■ **TASK TO CARRY OUT**: In this exercise, return each entry exactly as given.

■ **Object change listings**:

-- -- --

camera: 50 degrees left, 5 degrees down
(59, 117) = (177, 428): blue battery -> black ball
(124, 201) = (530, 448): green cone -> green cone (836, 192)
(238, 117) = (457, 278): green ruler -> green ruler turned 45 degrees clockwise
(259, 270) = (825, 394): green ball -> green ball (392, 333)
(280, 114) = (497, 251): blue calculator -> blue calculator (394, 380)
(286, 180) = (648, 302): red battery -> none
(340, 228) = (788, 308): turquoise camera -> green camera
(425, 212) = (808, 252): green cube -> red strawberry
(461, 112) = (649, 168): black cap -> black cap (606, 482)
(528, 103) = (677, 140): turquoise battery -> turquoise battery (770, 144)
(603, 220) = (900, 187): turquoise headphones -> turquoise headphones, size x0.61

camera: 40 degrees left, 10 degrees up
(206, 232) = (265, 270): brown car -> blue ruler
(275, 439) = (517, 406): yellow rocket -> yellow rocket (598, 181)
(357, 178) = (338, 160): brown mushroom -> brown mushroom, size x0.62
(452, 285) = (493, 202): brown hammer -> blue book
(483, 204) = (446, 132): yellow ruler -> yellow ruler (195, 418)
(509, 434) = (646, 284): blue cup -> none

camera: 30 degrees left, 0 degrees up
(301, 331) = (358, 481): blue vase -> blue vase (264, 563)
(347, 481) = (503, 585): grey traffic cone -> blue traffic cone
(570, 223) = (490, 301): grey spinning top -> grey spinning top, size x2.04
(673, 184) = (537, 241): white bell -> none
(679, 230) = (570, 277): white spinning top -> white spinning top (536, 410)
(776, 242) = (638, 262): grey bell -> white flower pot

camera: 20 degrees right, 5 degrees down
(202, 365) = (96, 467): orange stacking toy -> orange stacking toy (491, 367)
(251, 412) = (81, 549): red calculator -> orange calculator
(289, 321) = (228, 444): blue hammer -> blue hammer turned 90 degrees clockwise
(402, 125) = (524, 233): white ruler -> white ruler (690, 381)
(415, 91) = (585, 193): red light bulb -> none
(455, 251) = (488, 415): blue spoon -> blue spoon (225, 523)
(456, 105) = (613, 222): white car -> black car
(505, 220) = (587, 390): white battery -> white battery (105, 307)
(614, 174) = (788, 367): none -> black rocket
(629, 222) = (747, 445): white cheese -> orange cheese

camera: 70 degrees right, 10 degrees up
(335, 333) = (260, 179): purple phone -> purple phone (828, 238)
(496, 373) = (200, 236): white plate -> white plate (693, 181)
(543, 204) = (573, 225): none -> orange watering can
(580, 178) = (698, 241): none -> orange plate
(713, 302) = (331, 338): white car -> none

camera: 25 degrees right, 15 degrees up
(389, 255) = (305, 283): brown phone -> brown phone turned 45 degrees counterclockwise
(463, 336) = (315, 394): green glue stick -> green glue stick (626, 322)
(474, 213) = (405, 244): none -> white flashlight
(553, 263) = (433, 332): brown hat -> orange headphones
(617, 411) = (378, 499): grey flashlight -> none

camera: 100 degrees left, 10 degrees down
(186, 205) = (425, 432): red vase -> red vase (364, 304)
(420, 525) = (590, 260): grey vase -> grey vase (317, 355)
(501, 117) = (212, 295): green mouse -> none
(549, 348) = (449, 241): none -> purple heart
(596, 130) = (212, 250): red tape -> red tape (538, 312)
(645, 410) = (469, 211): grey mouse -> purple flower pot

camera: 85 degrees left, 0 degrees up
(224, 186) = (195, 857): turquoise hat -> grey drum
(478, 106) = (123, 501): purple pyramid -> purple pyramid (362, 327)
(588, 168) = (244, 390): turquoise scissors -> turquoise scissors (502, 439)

-- -- --

■ **WRITTEN ANSWER**:
camera: 50 degrees left, 5 degrees down
(59, 117) = (177, 428): blue battery -> black ball
(124, 201) = (530, 448): green cone -> green cone (836, 192)
(238, 117) = (457, 278): green ruler -> green ruler turned 45 degrees clockwise
(259, 270) = (825, 394): green ball -> green ball (392, 333)
(280, 114) = (497, 251): blue calculator -> blue calculator (394, 380)
(286, 180) = (648, 302): red battery -> none
(340, 228) = (788, 308): turquoise camera -> green camera
(425, 212) = (808, 252): green cube -> red strawberry
(461, 112) = (649, 168): black cap -> black cap (606, 482)
(528, 103) = (677, 140): turquoise battery -> turquoise battery (770, 144)
(603, 220) = (900, 187): turquoise headphones -> turquoise headphones, size x0.61

camera: 40 degrees left, 10 degrees up
(206, 232) = (265, 270): brown car -> blue ruler
(275, 439) = (517, 406): yellow rocket -> yellow rocket (598, 181)
(357, 178) = (338, 160): brown mushroom -> brown mushroom, size x0.62
(452, 285) = (493, 202): brown hammer -> blue book
(483, 204) = (446, 132): yellow ruler -> yellow ruler (195, 418)
(509, 434) = (646, 284): blue cup -> none

camera: 30 degrees left, 0 degrees up
(301, 331) = (358, 481): blue vase -> blue vase (264, 563)
(347, 481) = (503, 585): grey traffic cone -> blue traffic cone
(570, 223) = (490, 301): grey spinning top -> grey spinning top, size x2.04
(673, 184) = (537, 241): white bell -> none
(679, 230) = (570, 277): white spinning top -> white spinning top (536, 410)
(776, 242) = (638, 262): grey bell -> white flower pot

camera: 20 degrees right, 5 degrees down
(202, 365) = (96, 467): orange stacking toy -> orange stacking toy (491, 367)
(251, 412) = (81, 549): red calculator -> orange calculator
(289, 321) = (228, 444): blue hammer -> blue hammer turned 90 degrees clockwise
(402, 125) = (524, 233): white ruler -> white ruler (690, 381)
(415, 91) = (585, 193): red light bulb -> none
(455, 251) = (488, 415): blue spoon -> blue spoon (225, 523)
(456, 105) = (613, 222): white car -> black car
(505, 220) = (587, 390): white battery -> white battery (105, 307)
(614, 174) = (788, 367): none -> black rocket
(629, 222) = (747, 445): white cheese -> orange cheese

camera: 70 degrees right, 10 degrees up
(335, 333) = (260, 179): purple phone -> purple phone (828, 238)
(496, 373) = (200, 236): white plate -> white plate (693, 181)
(543, 204) = (573, 225): none -> orange watering can
(580, 178) = (698, 241): none -> orange plate
(713, 302) = (331, 338): white car -> none

camera: 25 degrees right, 15 degrees up
(389, 255) = (305, 283): brown phone -> brown phone turned 45 degrees counterclockwise
(463, 336) = (315, 394): green glue stick -> green glue stick (626, 322)
(474, 213) = (405, 244): none -> white flashlight
(553, 263) = (433, 332): brown hat -> orange headphones
(617, 411) = (378, 499): grey flashlight -> none

camera: 100 degrees left, 10 degrees down
(186, 205) = (425, 432): red vase -> red vase (364, 304)
(420, 525) = (590, 260): grey vase -> grey vase (317, 355)
(501, 117) = (212, 295): green mouse -> none
(549, 348) = (449, 241): none -> purple heart
(596, 130) = (212, 250): red tape -> red tape (538, 312)
(645, 410) = (469, 211): grey mouse -> purple flower pot

camera: 85 degrees left, 0 degrees up
(224, 186) = (195, 857): turquoise hat -> grey drum
(478, 106) = (123, 501): purple pyramid -> purple pyramid (362, 327)
(588, 168) = (244, 390): turquoise scissors -> turquoise scissors (502, 439)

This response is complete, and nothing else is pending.